» Data for this exercise
■ ■ ■ ■

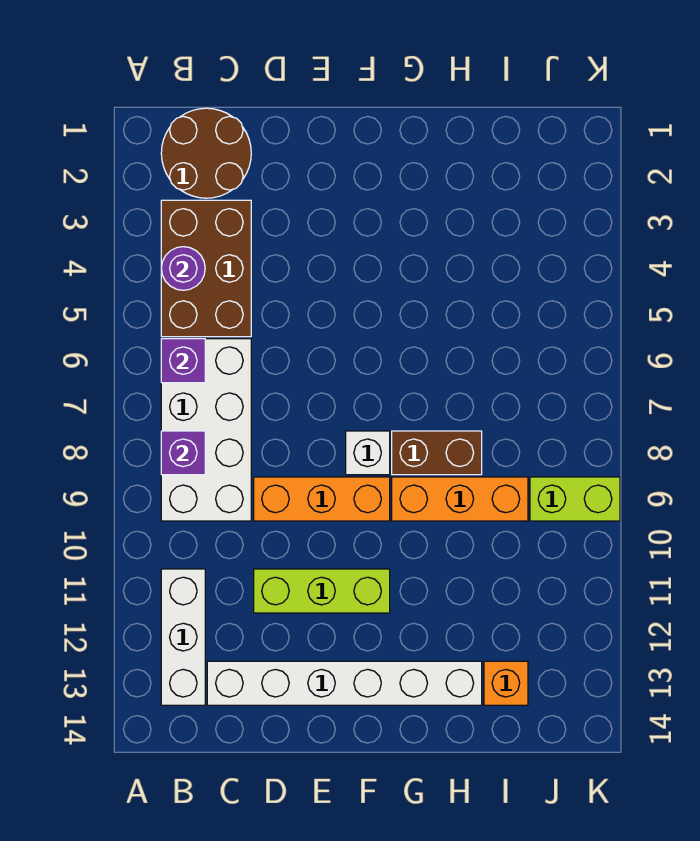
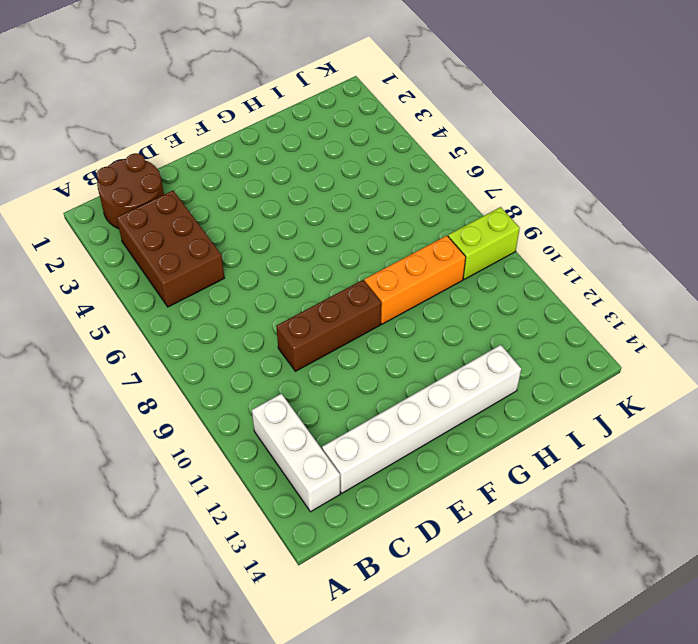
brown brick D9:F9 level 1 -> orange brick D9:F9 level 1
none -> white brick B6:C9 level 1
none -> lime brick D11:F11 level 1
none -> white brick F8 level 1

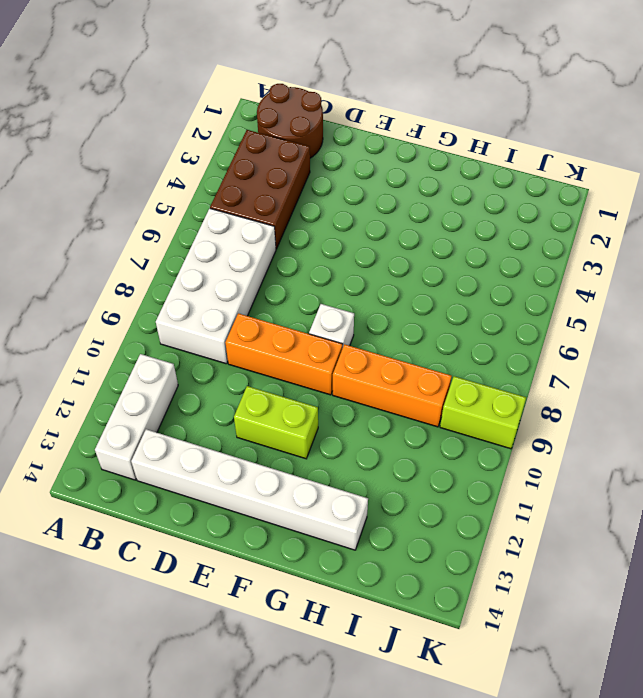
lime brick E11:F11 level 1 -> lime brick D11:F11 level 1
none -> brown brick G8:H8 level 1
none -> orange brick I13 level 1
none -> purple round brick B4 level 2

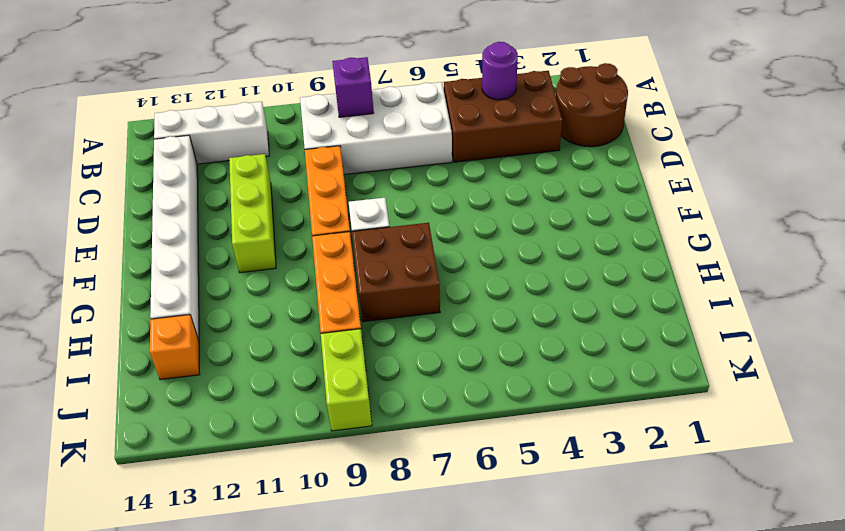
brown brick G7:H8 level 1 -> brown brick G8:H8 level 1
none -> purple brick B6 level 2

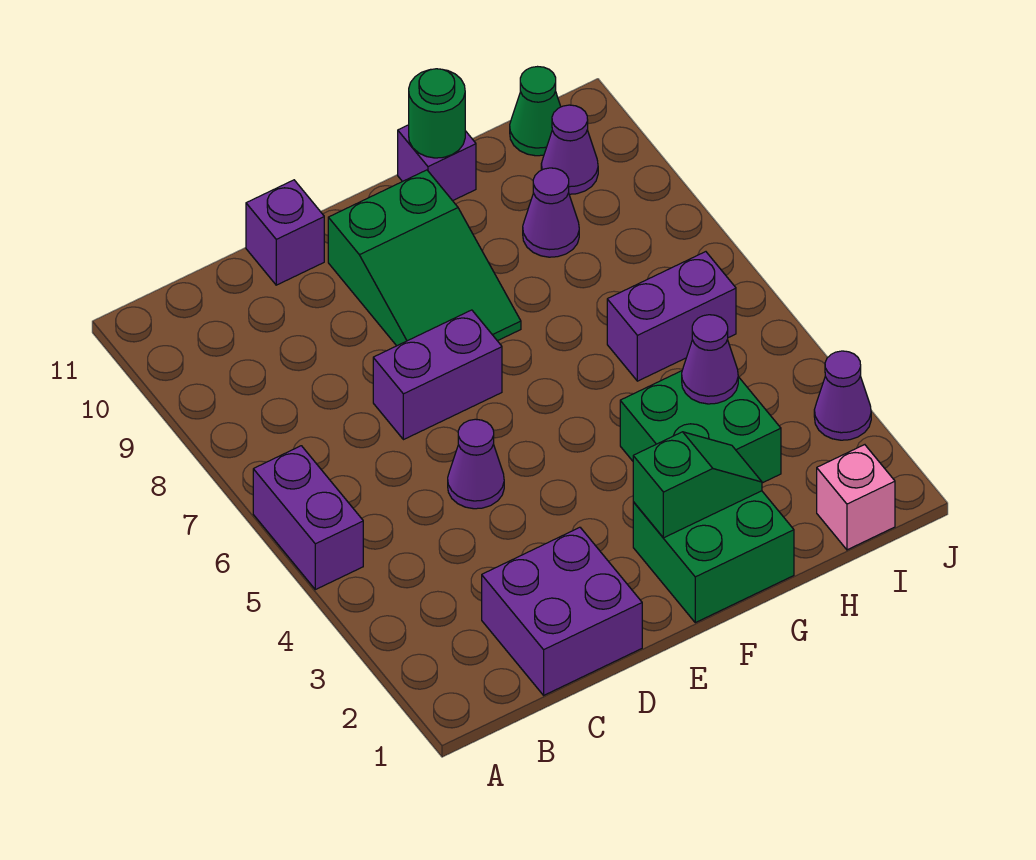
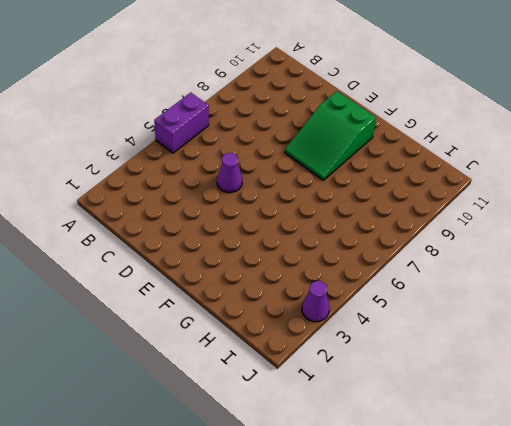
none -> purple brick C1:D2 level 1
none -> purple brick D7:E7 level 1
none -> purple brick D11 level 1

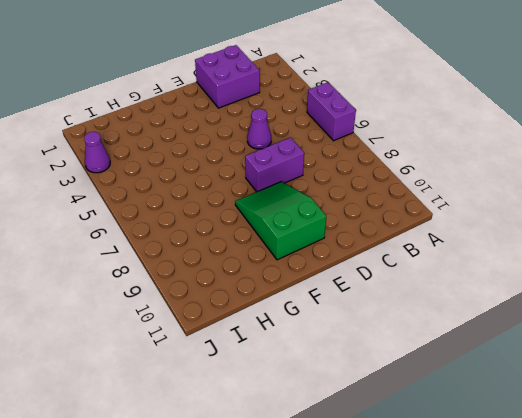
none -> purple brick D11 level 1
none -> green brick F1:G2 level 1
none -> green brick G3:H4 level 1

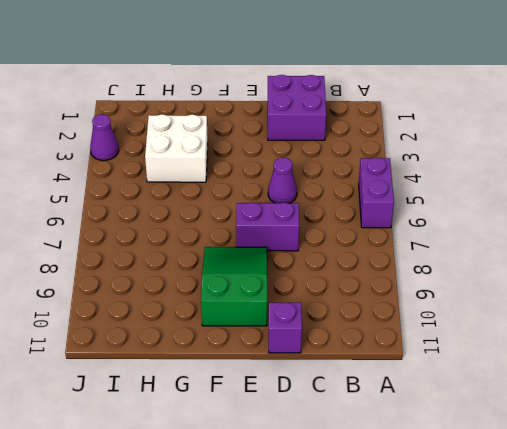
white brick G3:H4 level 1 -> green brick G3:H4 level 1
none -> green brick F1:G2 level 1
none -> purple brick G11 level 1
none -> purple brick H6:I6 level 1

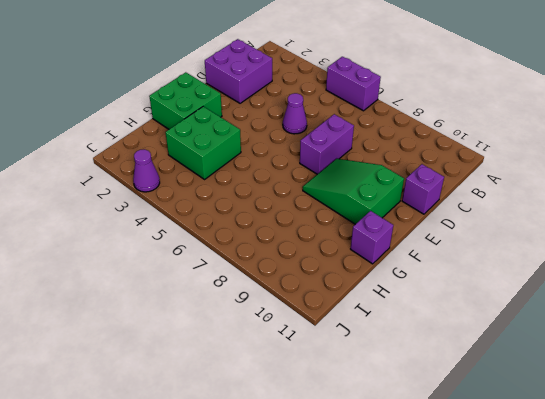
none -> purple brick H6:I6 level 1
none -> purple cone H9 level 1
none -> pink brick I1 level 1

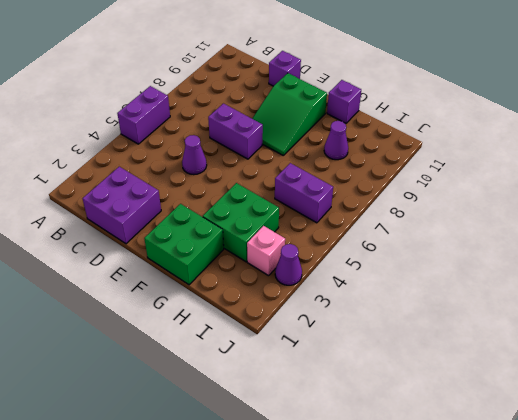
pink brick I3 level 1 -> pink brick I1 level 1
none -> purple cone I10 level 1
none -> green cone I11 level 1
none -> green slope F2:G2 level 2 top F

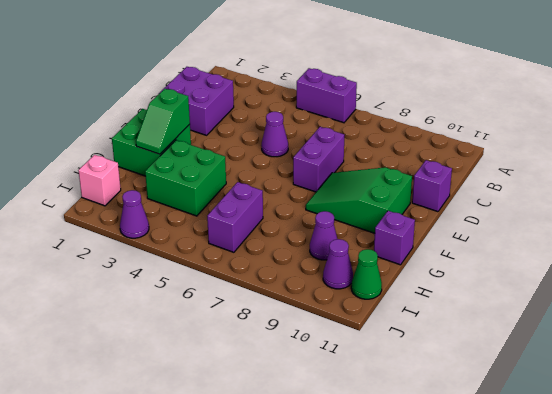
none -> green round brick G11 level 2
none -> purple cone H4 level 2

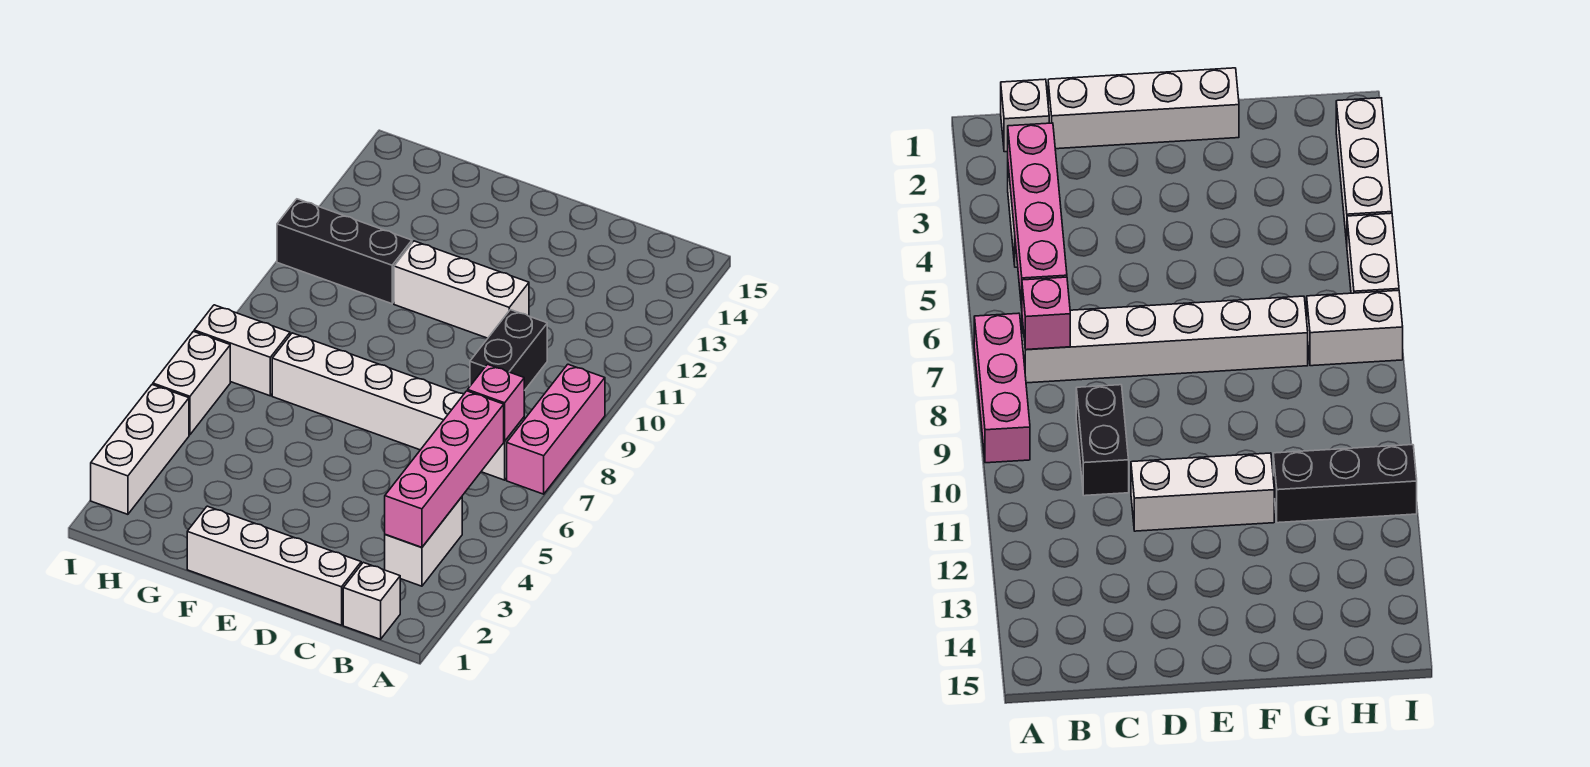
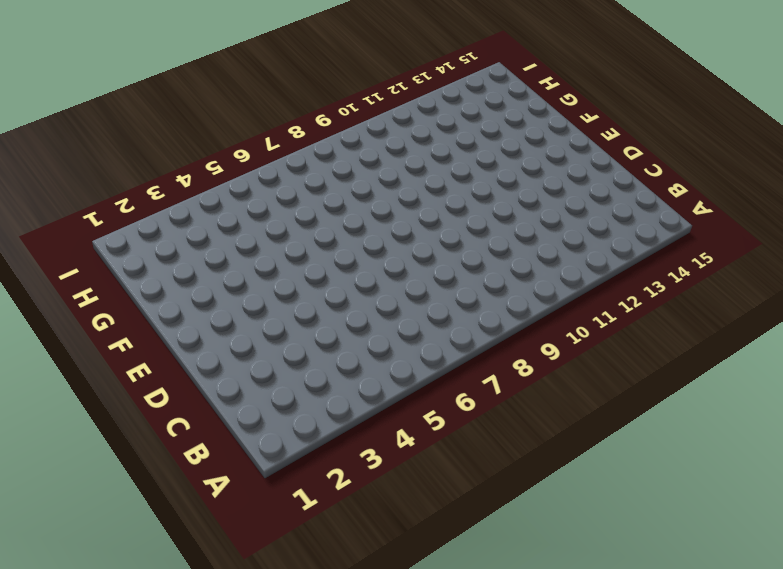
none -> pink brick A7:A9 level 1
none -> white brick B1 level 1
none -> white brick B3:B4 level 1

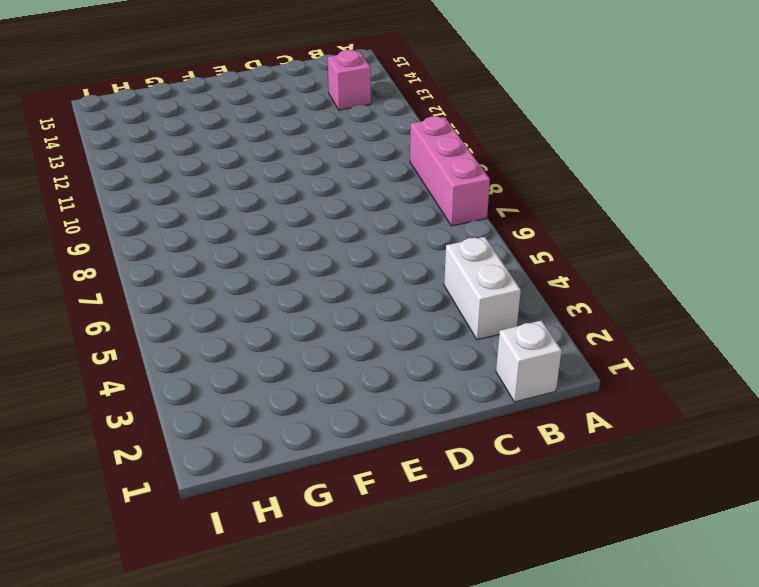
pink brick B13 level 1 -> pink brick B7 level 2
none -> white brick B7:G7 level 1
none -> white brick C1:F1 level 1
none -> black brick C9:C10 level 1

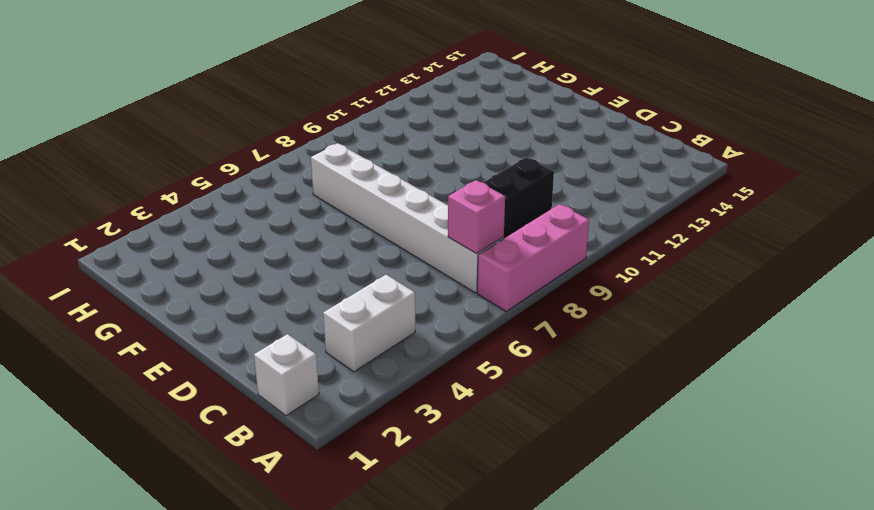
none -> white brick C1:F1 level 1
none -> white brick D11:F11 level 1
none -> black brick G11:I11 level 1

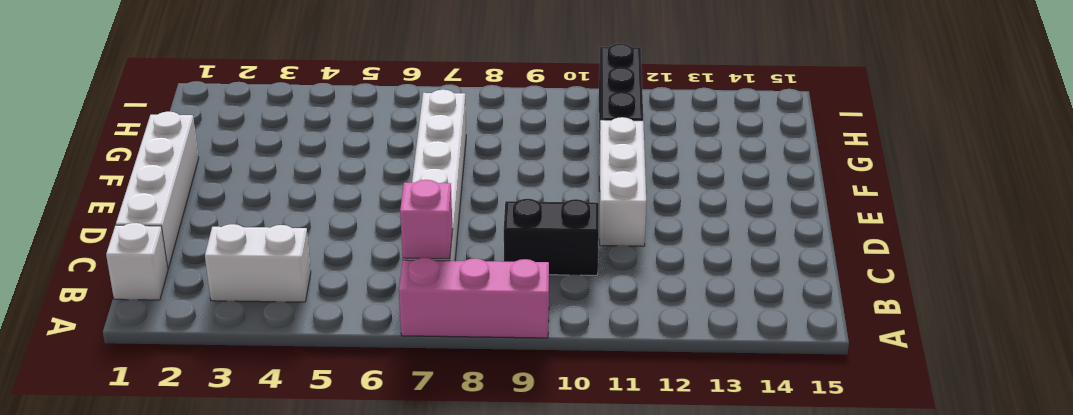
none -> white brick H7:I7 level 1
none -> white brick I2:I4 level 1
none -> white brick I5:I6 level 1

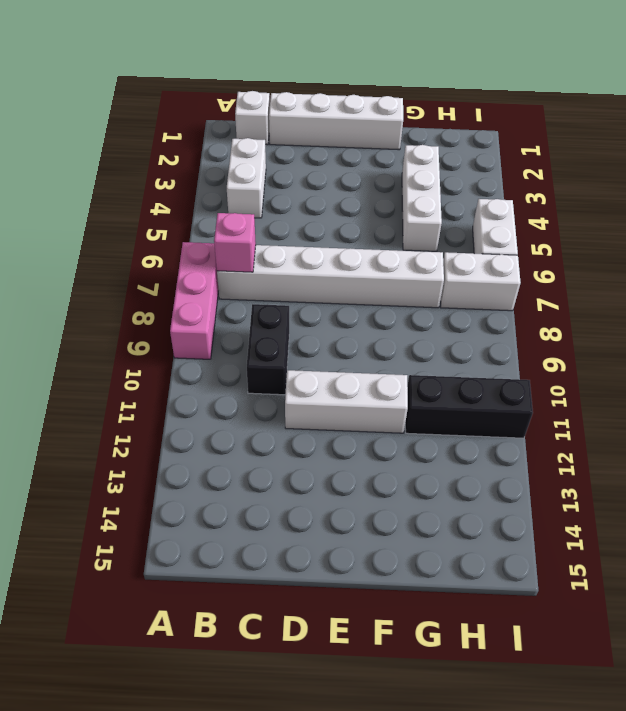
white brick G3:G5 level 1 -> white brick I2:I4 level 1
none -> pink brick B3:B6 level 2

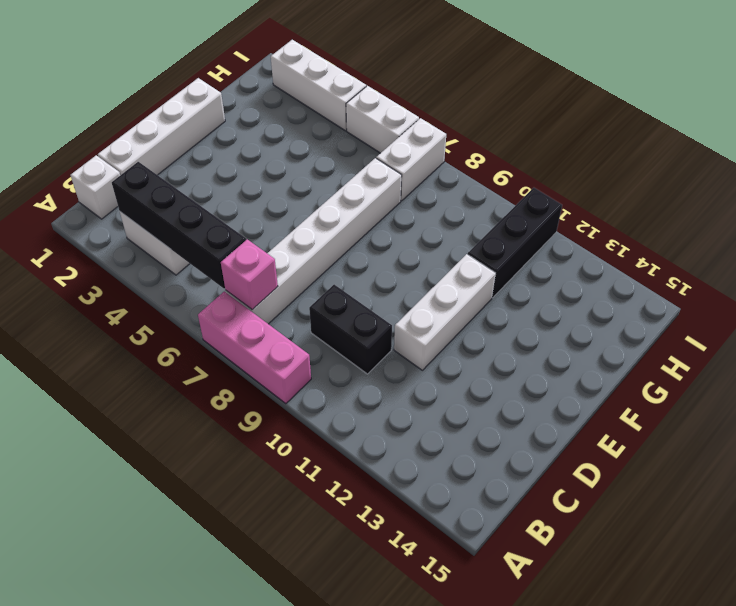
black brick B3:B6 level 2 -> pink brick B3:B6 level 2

■ ■ ■ ■

» Task to complete
Pictures should not appear; only the lines from the start of the listing above to the line containing "none -> purple round brick B4 level 2", both ends included, are to be repeated exactly.

» Output of the task
brown brick D9:F9 level 1 -> orange brick D9:F9 level 1
none -> white brick B6:C9 level 1
none -> lime brick D11:F11 level 1
none -> white brick F8 level 1

lime brick E11:F11 level 1 -> lime brick D11:F11 level 1
none -> brown brick G8:H8 level 1
none -> orange brick I13 level 1
none -> purple round brick B4 level 2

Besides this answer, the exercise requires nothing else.